**Your objective**
Taking the data below, please print only the lines from the line holding "[(292,0),(288,16),(298,19),(303,0),(292,0)]" to the line holding "[(319,57),(332,16),(324,14),(320,29),(300,22),(292,49),(319,57)]", inclusive, with pictures omitted.

**Information provided**
Start of Block
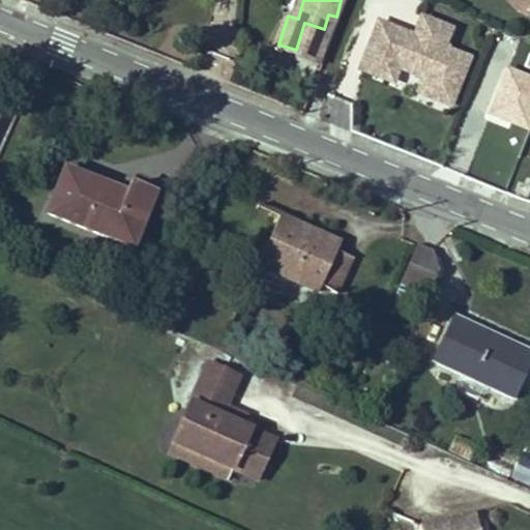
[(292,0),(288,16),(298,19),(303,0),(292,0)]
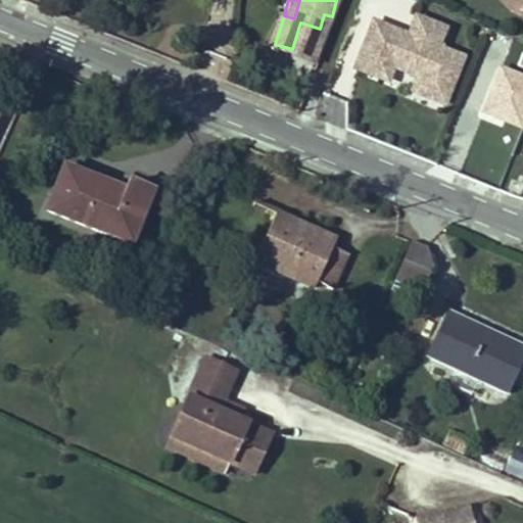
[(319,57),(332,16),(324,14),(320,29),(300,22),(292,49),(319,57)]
End of Block
Start of Block
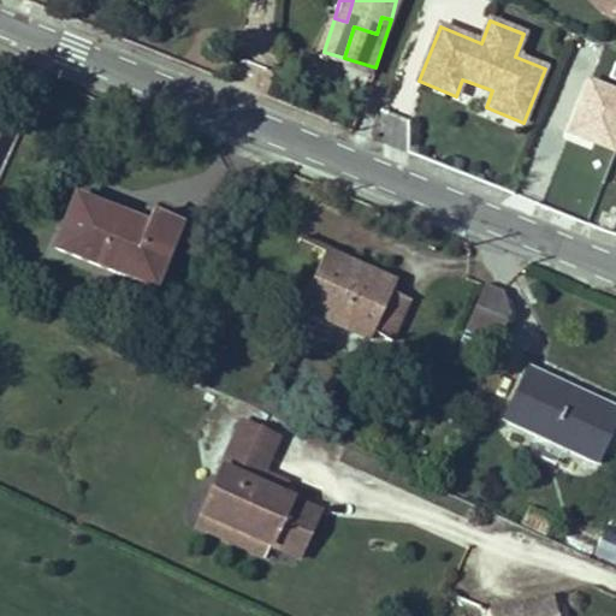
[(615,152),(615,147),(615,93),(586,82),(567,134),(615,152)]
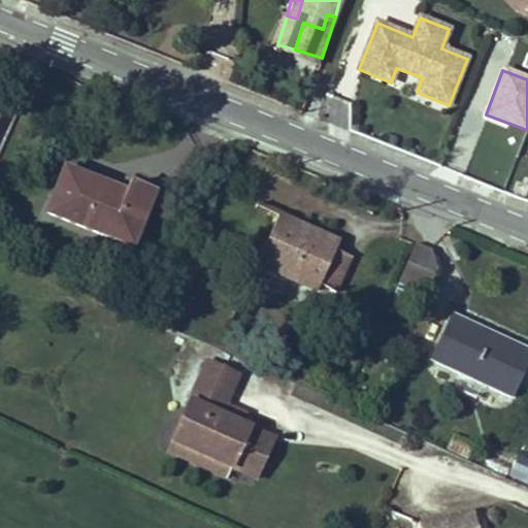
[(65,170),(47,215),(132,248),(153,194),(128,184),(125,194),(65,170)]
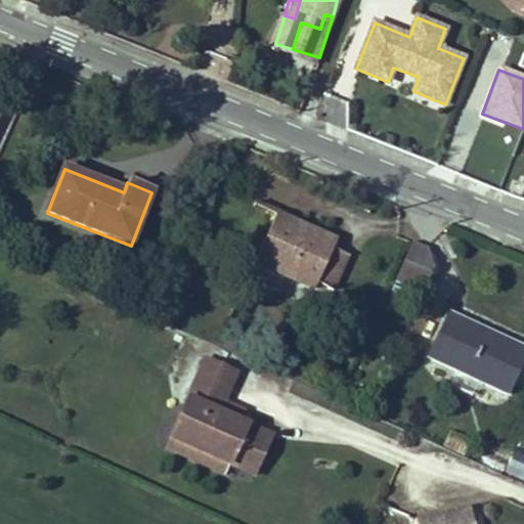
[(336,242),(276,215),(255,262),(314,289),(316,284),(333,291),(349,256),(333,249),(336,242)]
End of Block
Start of Block
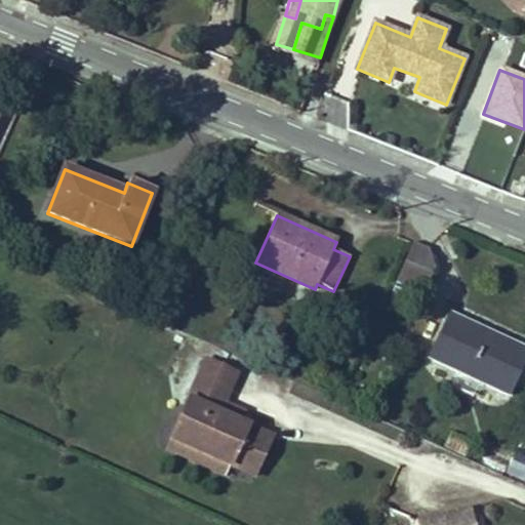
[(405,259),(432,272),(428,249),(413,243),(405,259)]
End of Block
**Task response**
[(292,0),(288,16),(298,19),(303,0),(292,0)]
[(319,57),(332,16),(324,14),(320,29),(300,22),(292,49),(319,57)]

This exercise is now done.